What is being asked
Each line of the data below should be restated exactly, with images left out.

Material to process

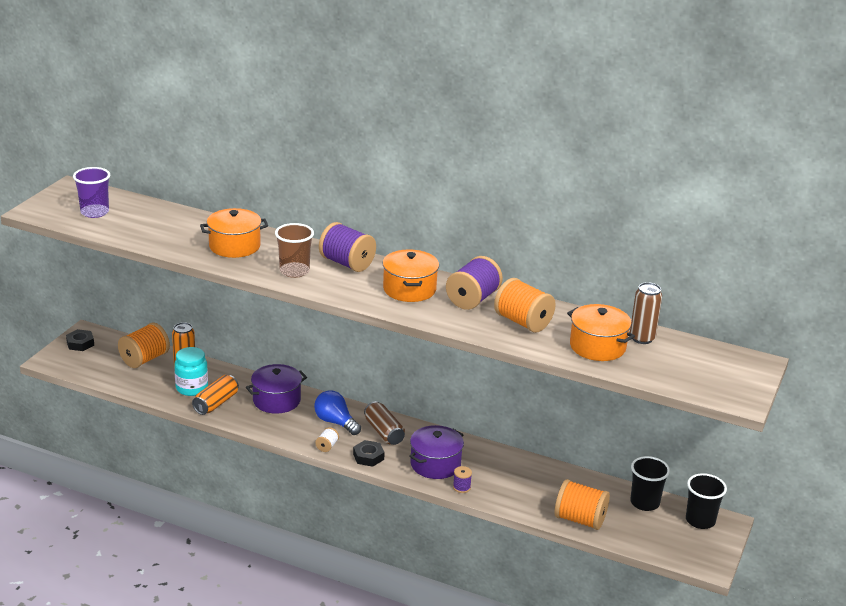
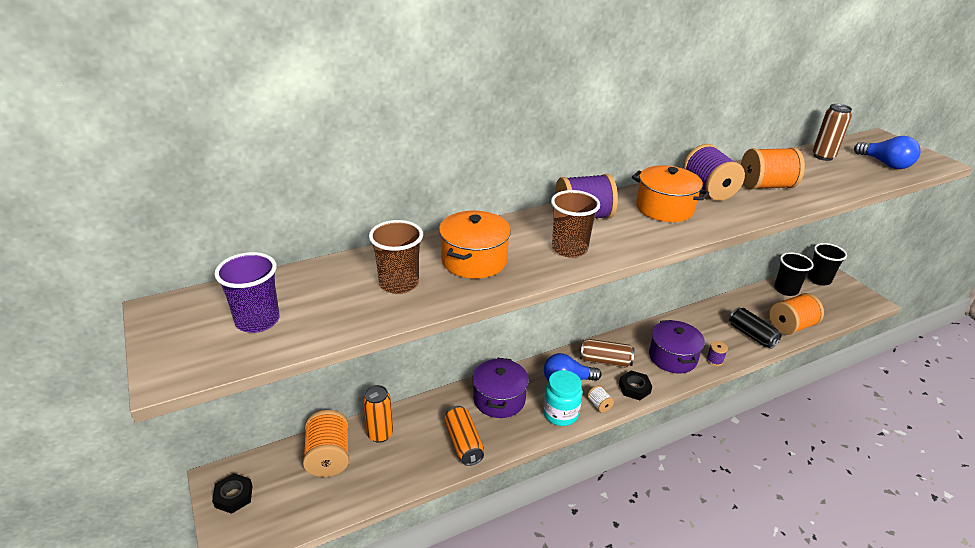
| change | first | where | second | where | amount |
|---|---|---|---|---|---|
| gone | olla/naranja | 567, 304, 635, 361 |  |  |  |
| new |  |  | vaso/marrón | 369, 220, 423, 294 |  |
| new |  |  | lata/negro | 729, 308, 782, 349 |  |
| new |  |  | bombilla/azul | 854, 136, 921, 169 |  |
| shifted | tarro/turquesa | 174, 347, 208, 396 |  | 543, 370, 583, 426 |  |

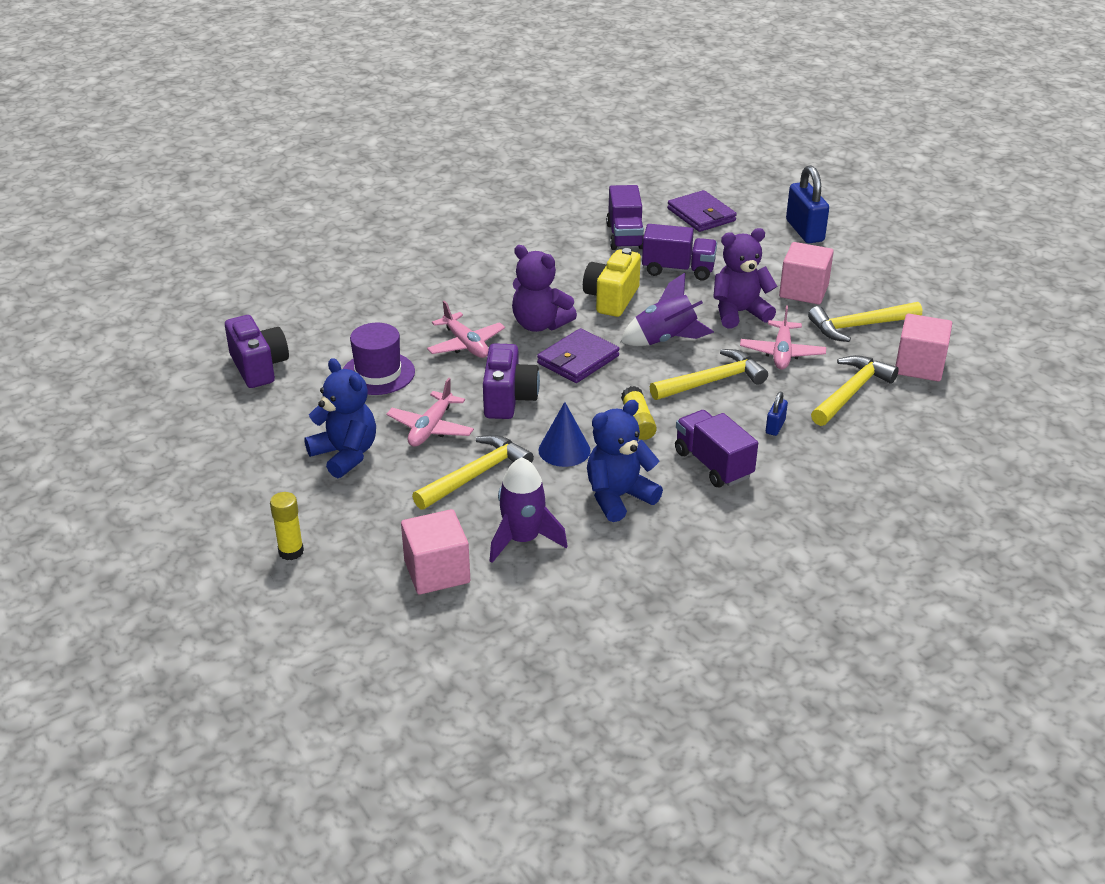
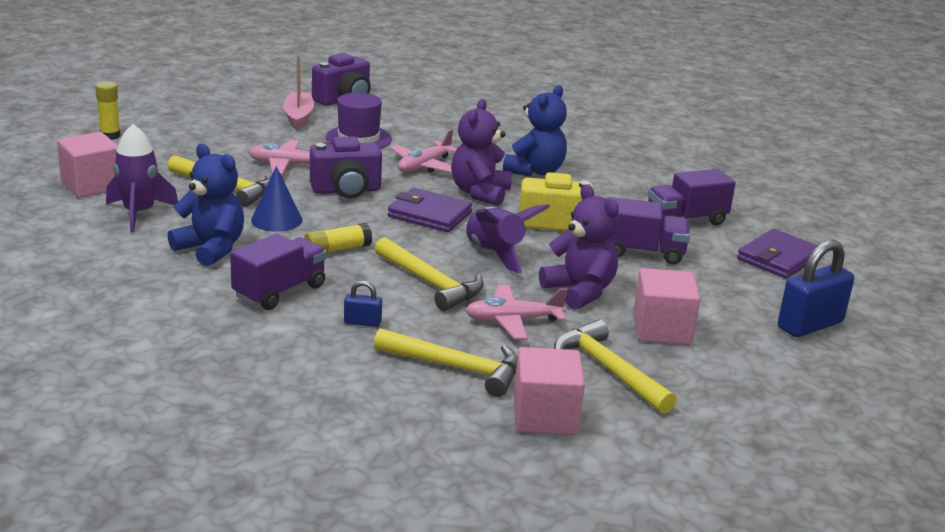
| change | first | where | second | where | amount |
|---|---|---|---|---|---|
| new |  |  | barco/rosa | 283, 55, 314, 130 |  |
| shifted | osito/azul | 304, 358, 376, 478 |  | 503, 85, 567, 177 |  |
| rotated | camión/morado | 642, 224, 717, 281 |  | 607, 197, 690, 265 | 75 degrees counterclockwise |

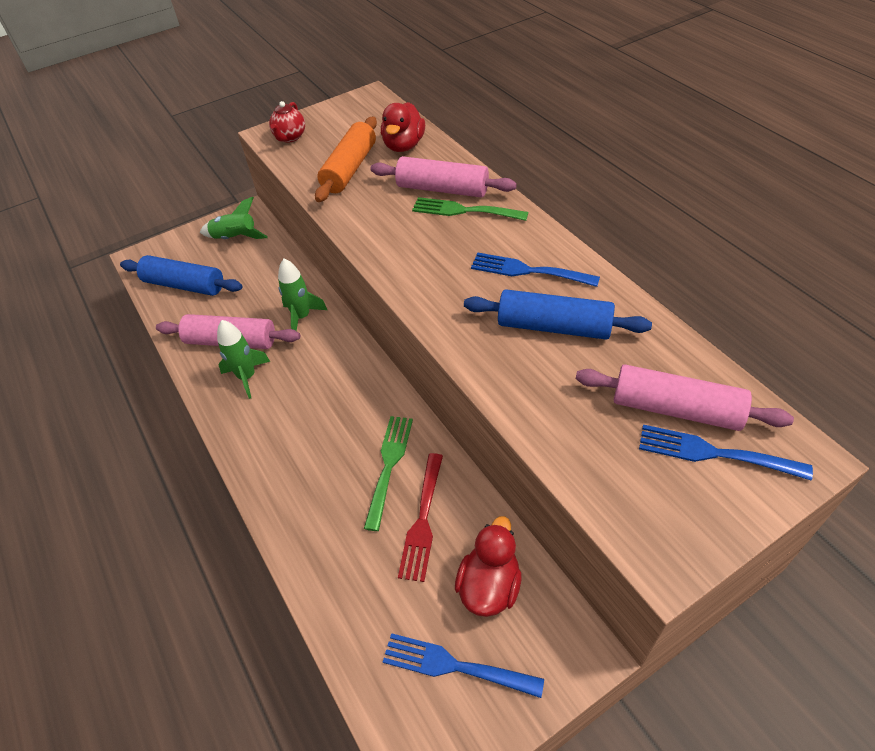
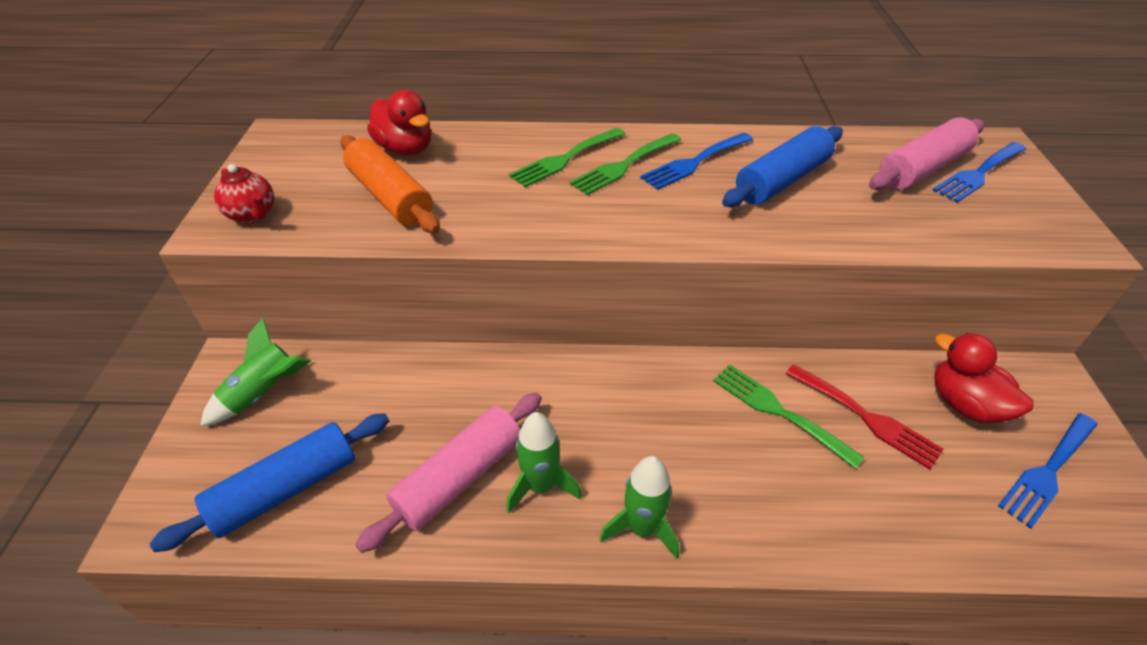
| change | first | where | second | where | amount |
|---|---|---|---|---|---|
| gone | rodillo/rosa | 370, 156, 517, 198 |  |  |  |
| new |  |  | tenedor/verde | 569, 133, 681, 195 |  |
| shifted | cohete/verde | 278, 259, 327, 331 |  | 600, 456, 679, 559 |  |

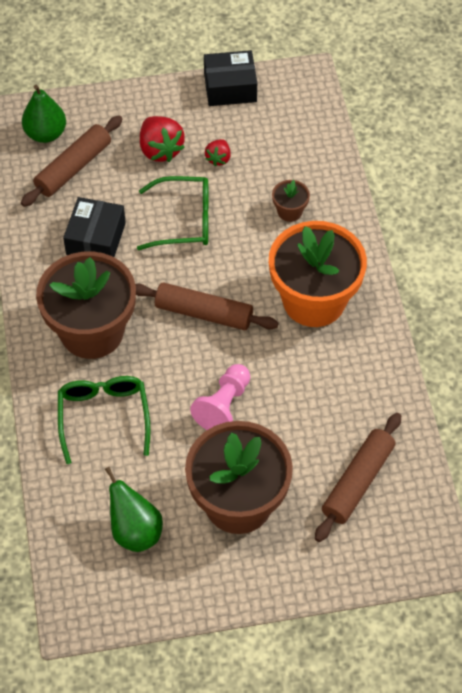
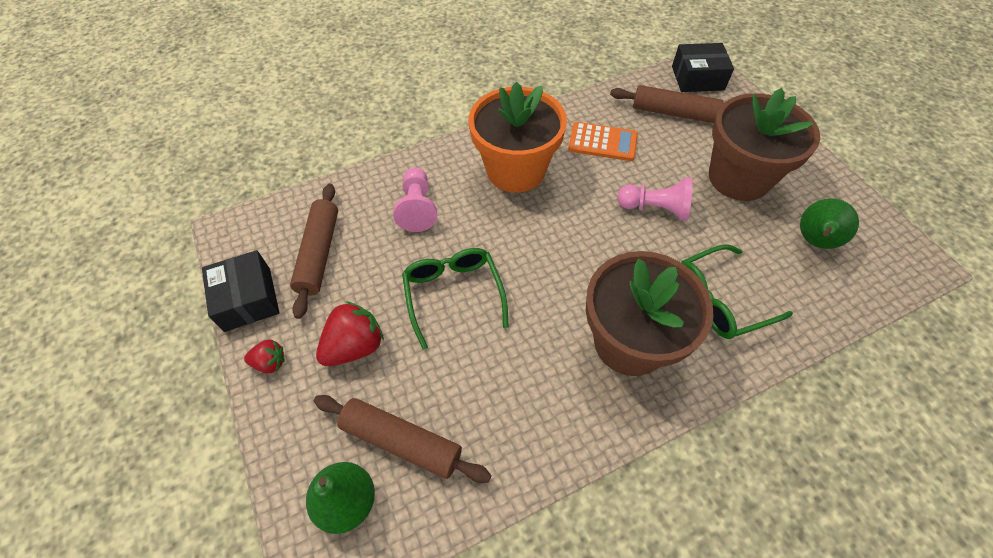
| change | first | where | second | where | amount |
|---|---|---|---|---|---|
| new |  |  | calculadora/naranja | 568, 122, 638, 161 |  |
| shifted | caja/negro | 63, 197, 126, 257 |  | 672, 43, 734, 92 |  |
| shifted | rodillo/marrón | 135, 282, 278, 330 |  | 290, 184, 338, 319 |  |
| shifted | fresa/rojo | 205, 139, 231, 166 |  | 244, 340, 285, 373 |  |
| swapped | maceta/marrón | 272, 180, 310, 222 | peón/rosa | 393, 167, 437, 232 |  |

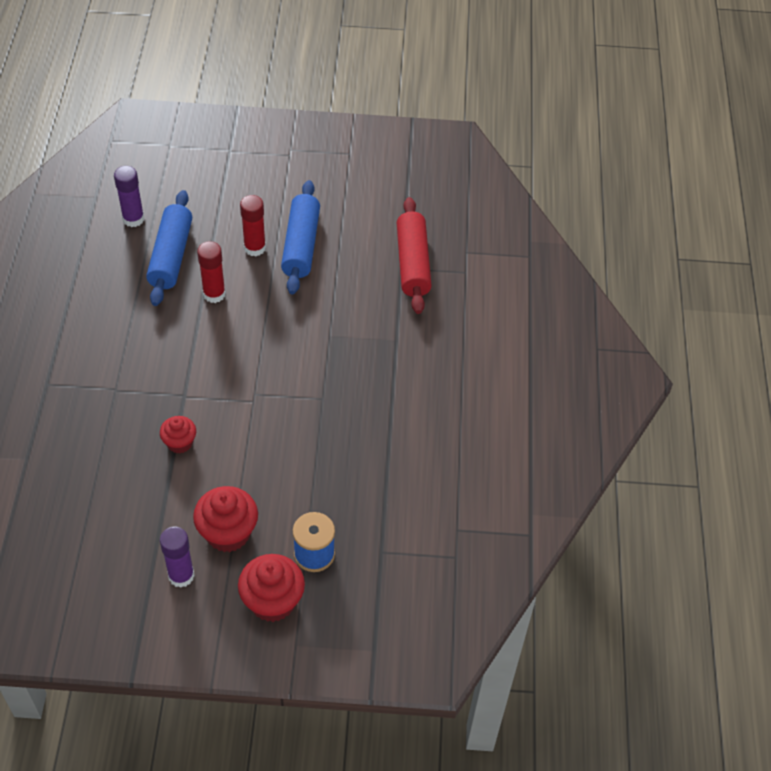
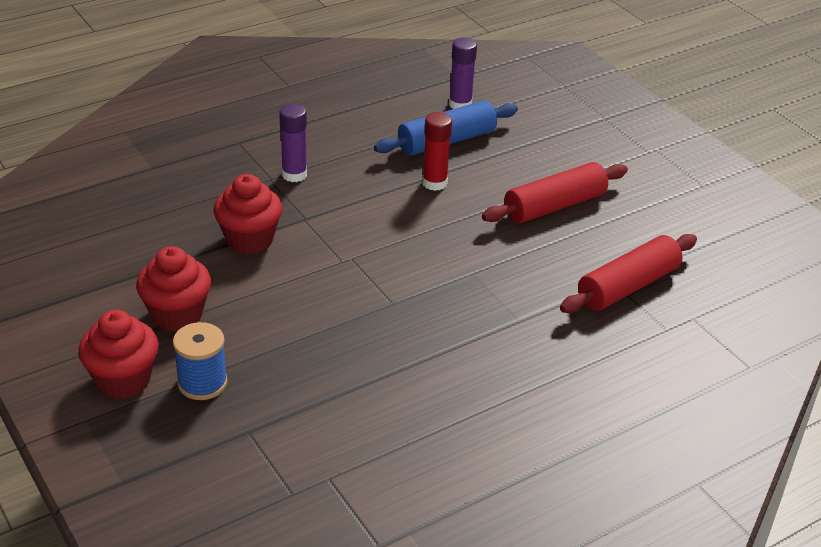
| change | first | where | second | where | amount |
|---|---|---|---|---|---|
| gone | barra de pegamento/rojo | 240, 195, 266, 256 |  |  |  |
| shifted | barra de pegamento/morado | 160, 527, 195, 588 |  | 279, 104, 307, 182 |  |
| repainted | rodillo/azul | 281, 180, 320, 294 | rodillo/rojo | 482, 162, 628, 223 |  |
| scaled | magdalena/rojo | 160, 416, 196, 454 |  | 213, 174, 282, 254 | x1.67 |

Task solution
| change | first | where | second | where | amount |
|---|---|---|---|---|---|
| gone | olla/naranja | 567, 304, 635, 361 |  |  |  |
| new |  |  | vaso/marrón | 369, 220, 423, 294 |  |
| new |  |  | lata/negro | 729, 308, 782, 349 |  |
| new |  |  | bombilla/azul | 854, 136, 921, 169 |  |
| shifted | tarro/turquesa | 174, 347, 208, 396 |  | 543, 370, 583, 426 |  |

| change | first | where | second | where | amount |
|---|---|---|---|---|---|
| new |  |  | barco/rosa | 283, 55, 314, 130 |  |
| shifted | osito/azul | 304, 358, 376, 478 |  | 503, 85, 567, 177 |  |
| rotated | camión/morado | 642, 224, 717, 281 |  | 607, 197, 690, 265 | 75 degrees counterclockwise |

| change | first | where | second | where | amount |
|---|---|---|---|---|---|
| gone | rodillo/rosa | 370, 156, 517, 198 |  |  |  |
| new |  |  | tenedor/verde | 569, 133, 681, 195 |  |
| shifted | cohete/verde | 278, 259, 327, 331 |  | 600, 456, 679, 559 |  |

| change | first | where | second | where | amount |
|---|---|---|---|---|---|
| new |  |  | calculadora/naranja | 568, 122, 638, 161 |  |
| shifted | caja/negro | 63, 197, 126, 257 |  | 672, 43, 734, 92 |  |
| shifted | rodillo/marrón | 135, 282, 278, 330 |  | 290, 184, 338, 319 |  |
| shifted | fresa/rojo | 205, 139, 231, 166 |  | 244, 340, 285, 373 |  |
| swapped | maceta/marrón | 272, 180, 310, 222 | peón/rosa | 393, 167, 437, 232 |  |

| change | first | where | second | where | amount |
|---|---|---|---|---|---|
| gone | barra de pegamento/rojo | 240, 195, 266, 256 |  |  |  |
| shifted | barra de pegamento/morado | 160, 527, 195, 588 |  | 279, 104, 307, 182 |  |
| repainted | rodillo/azul | 281, 180, 320, 294 | rodillo/rojo | 482, 162, 628, 223 |  |
| scaled | magdalena/rojo | 160, 416, 196, 454 |  | 213, 174, 282, 254 | x1.67 |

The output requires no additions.